In the listing below, the answer starts at the line that has "red ellipse at" and stops after the line that has "orange hexagon at (964, 987): moved 2 px down"; please repeat that part exactly and nothing more.

INPUT:
---
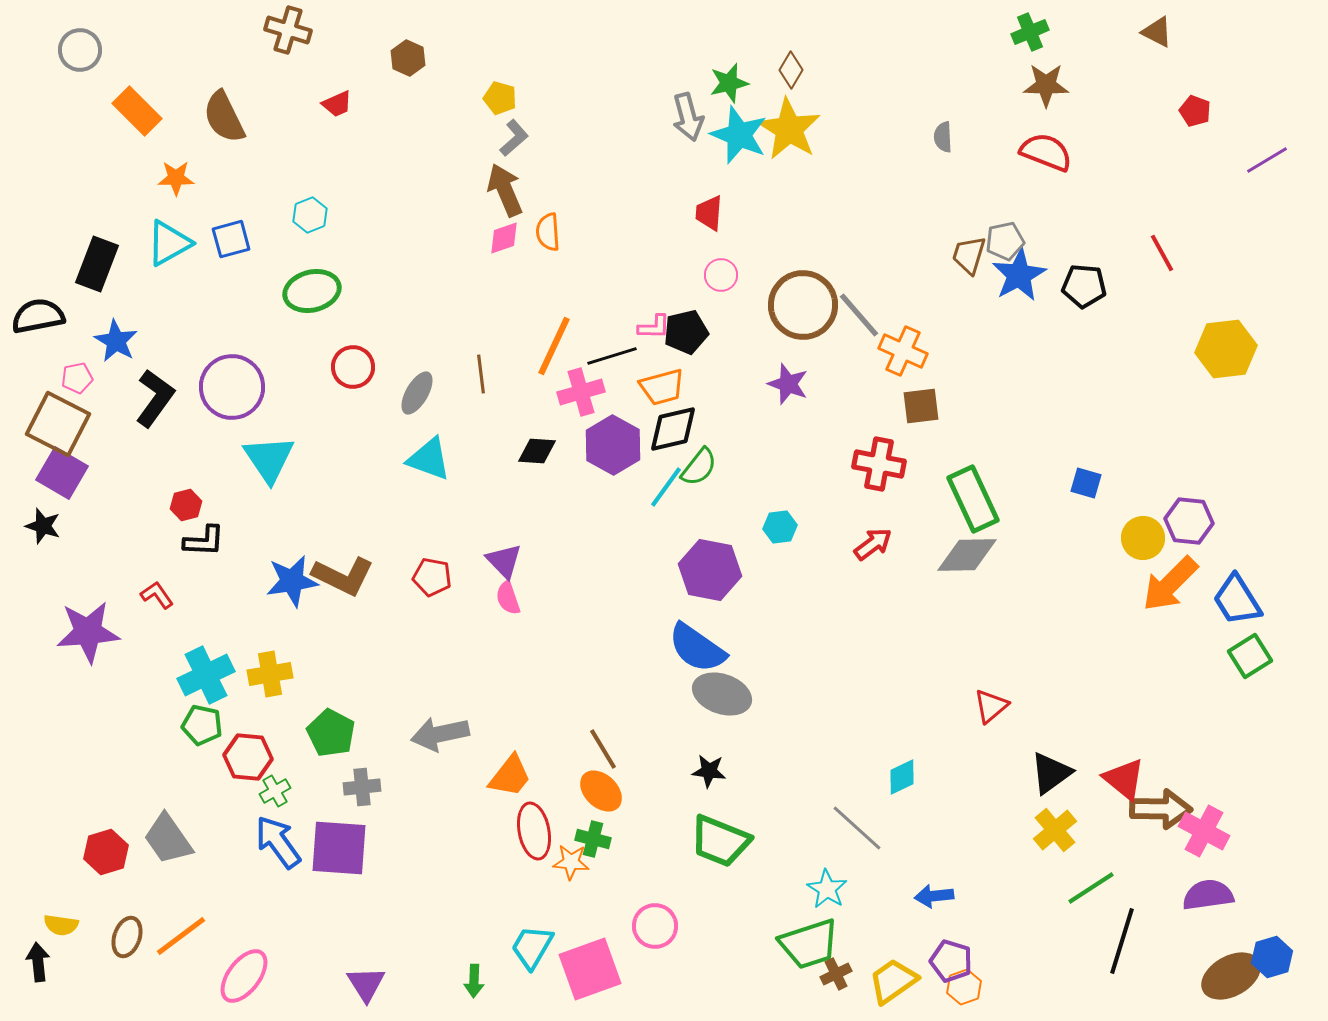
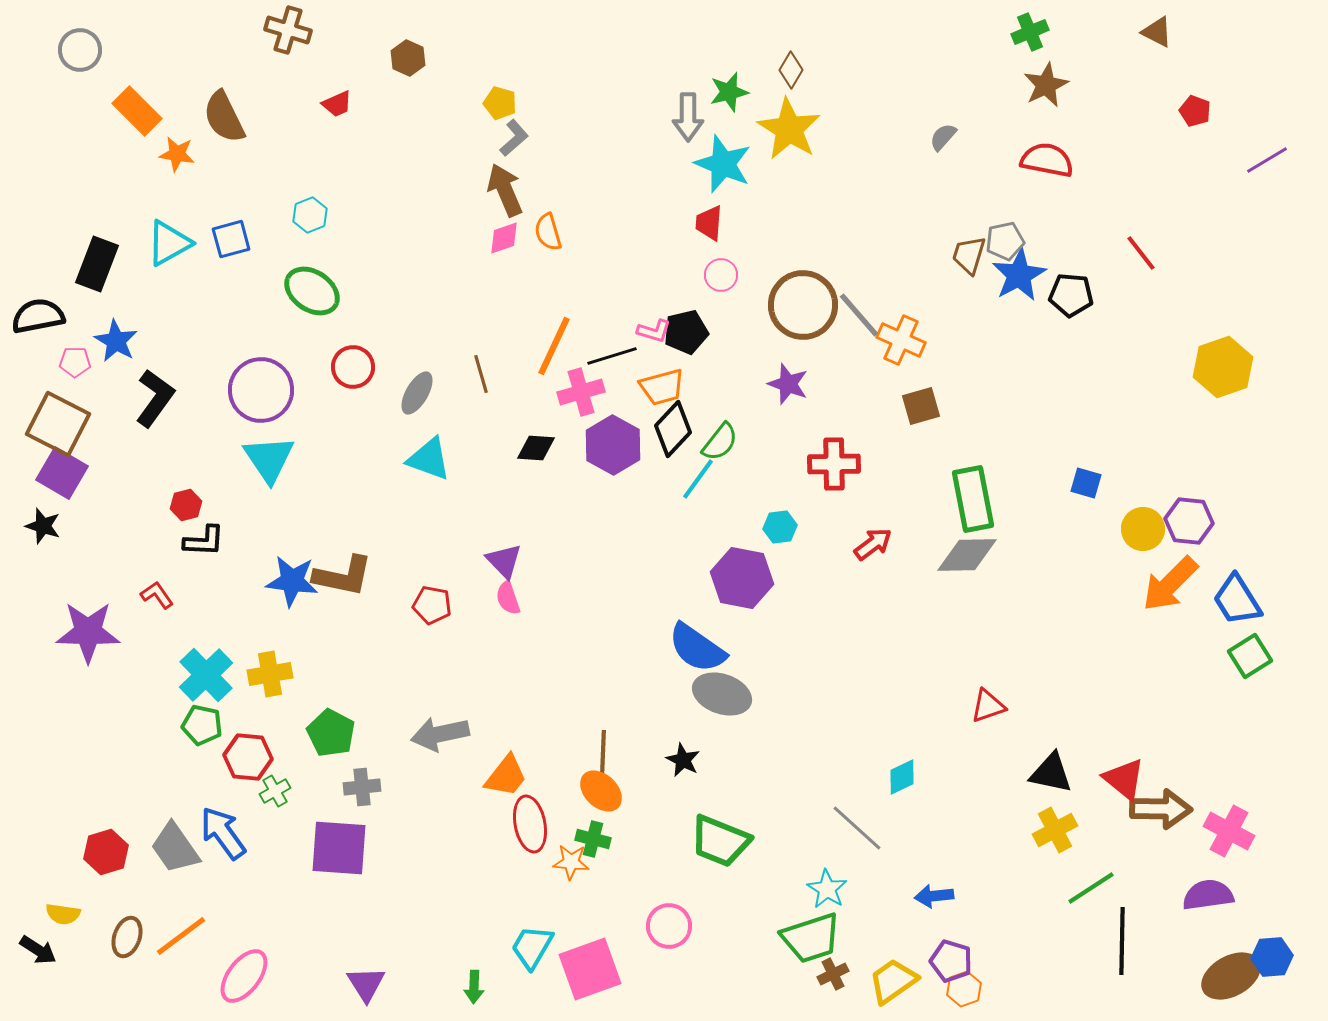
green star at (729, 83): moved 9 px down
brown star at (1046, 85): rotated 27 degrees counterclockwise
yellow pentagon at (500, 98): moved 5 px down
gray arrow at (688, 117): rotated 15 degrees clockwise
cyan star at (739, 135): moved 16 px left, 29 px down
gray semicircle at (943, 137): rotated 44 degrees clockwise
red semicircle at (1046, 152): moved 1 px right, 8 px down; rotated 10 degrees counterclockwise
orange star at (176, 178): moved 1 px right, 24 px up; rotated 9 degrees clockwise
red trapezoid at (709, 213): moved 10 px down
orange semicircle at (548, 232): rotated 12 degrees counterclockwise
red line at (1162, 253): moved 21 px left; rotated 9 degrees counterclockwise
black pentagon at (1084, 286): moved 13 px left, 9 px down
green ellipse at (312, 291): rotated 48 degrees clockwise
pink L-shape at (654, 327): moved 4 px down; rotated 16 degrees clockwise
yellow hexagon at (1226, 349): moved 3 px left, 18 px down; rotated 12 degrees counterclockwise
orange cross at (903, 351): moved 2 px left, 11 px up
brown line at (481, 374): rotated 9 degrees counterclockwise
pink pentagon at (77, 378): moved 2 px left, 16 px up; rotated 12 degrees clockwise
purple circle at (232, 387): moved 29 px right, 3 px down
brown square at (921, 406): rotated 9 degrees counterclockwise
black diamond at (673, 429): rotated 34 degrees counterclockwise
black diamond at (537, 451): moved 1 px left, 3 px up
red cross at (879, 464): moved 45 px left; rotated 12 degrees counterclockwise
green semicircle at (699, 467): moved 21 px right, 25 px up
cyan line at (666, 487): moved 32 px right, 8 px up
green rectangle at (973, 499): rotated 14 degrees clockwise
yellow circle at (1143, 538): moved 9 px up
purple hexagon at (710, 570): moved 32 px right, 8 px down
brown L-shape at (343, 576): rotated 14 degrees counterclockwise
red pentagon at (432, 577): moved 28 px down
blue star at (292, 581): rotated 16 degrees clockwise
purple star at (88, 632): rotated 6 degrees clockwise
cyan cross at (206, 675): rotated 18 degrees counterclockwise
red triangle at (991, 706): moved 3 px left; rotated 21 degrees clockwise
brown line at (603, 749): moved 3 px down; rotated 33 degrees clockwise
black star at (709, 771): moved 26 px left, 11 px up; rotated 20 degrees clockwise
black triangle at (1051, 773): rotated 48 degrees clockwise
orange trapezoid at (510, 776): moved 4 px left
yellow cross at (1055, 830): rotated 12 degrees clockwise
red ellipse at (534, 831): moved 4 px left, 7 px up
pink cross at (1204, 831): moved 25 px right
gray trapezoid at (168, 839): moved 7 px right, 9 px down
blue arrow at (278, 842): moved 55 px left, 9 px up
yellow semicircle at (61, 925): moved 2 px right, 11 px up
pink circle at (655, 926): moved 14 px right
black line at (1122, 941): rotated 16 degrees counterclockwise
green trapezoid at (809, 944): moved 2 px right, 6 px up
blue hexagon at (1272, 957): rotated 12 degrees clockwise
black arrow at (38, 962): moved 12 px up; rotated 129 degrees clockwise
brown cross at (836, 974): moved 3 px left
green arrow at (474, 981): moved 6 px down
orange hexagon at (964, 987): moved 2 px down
---
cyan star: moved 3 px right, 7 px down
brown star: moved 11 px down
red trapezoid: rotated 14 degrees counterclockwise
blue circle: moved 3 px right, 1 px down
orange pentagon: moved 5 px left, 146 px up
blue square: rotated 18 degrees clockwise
---
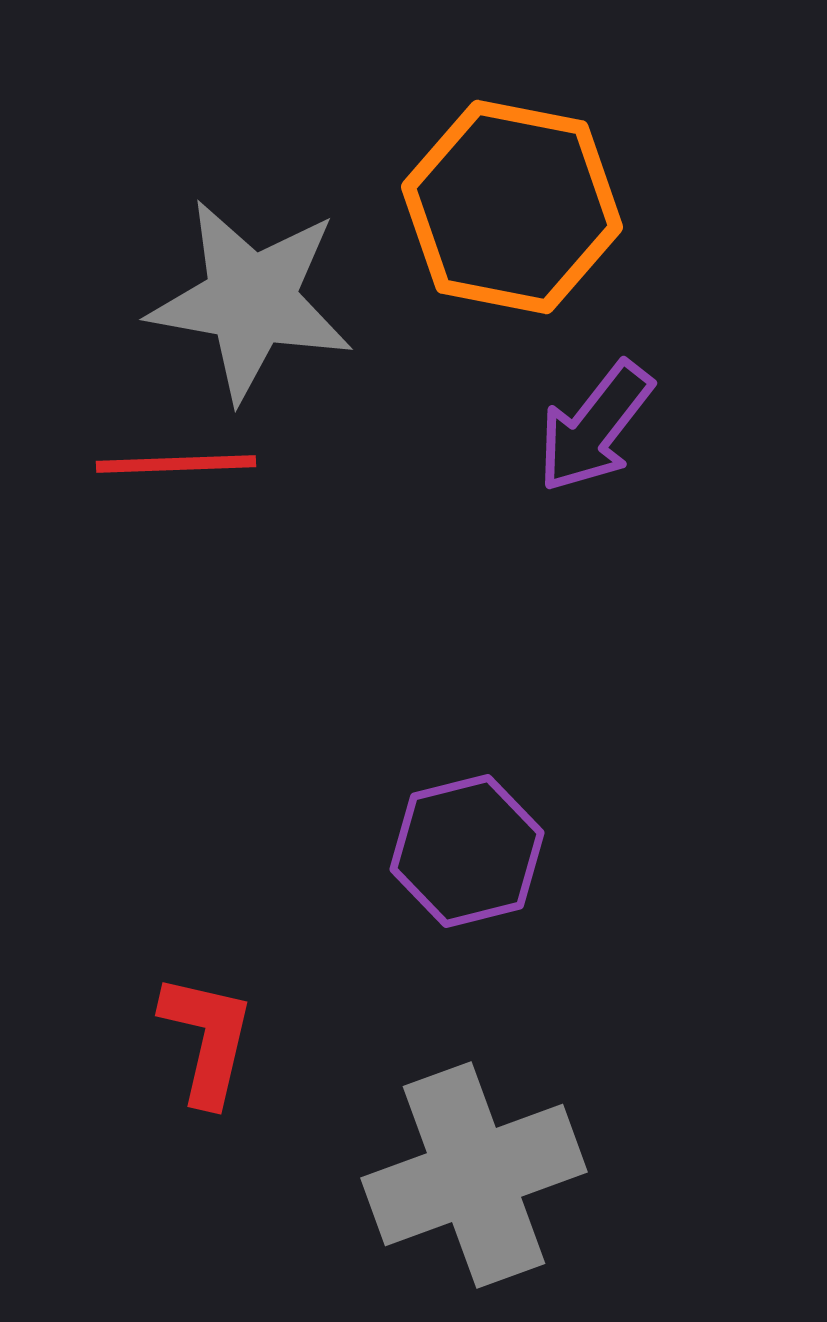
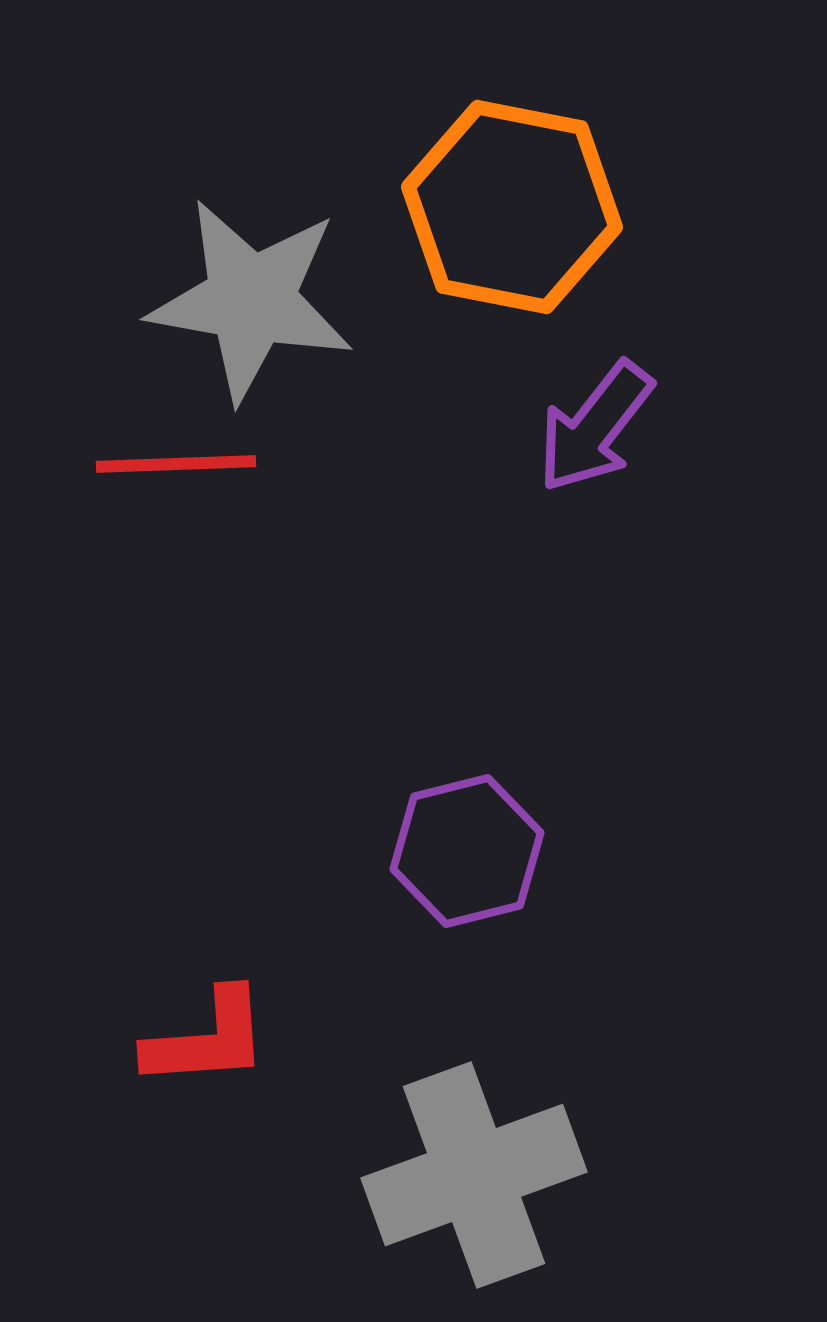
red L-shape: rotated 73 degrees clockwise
---
ANSWER TO THIS PROBLEM:
red ellipse at (534, 831): moved 4 px left, 7 px up
pink cross at (1204, 831): moved 25 px right
gray trapezoid at (168, 839): moved 7 px right, 9 px down
blue arrow at (278, 842): moved 55 px left, 9 px up
yellow semicircle at (61, 925): moved 2 px right, 11 px up
pink circle at (655, 926): moved 14 px right
black line at (1122, 941): rotated 16 degrees counterclockwise
green trapezoid at (809, 944): moved 2 px right, 6 px up
blue hexagon at (1272, 957): rotated 12 degrees clockwise
black arrow at (38, 962): moved 12 px up; rotated 129 degrees clockwise
brown cross at (836, 974): moved 3 px left
green arrow at (474, 981): moved 6 px down
orange hexagon at (964, 987): moved 2 px down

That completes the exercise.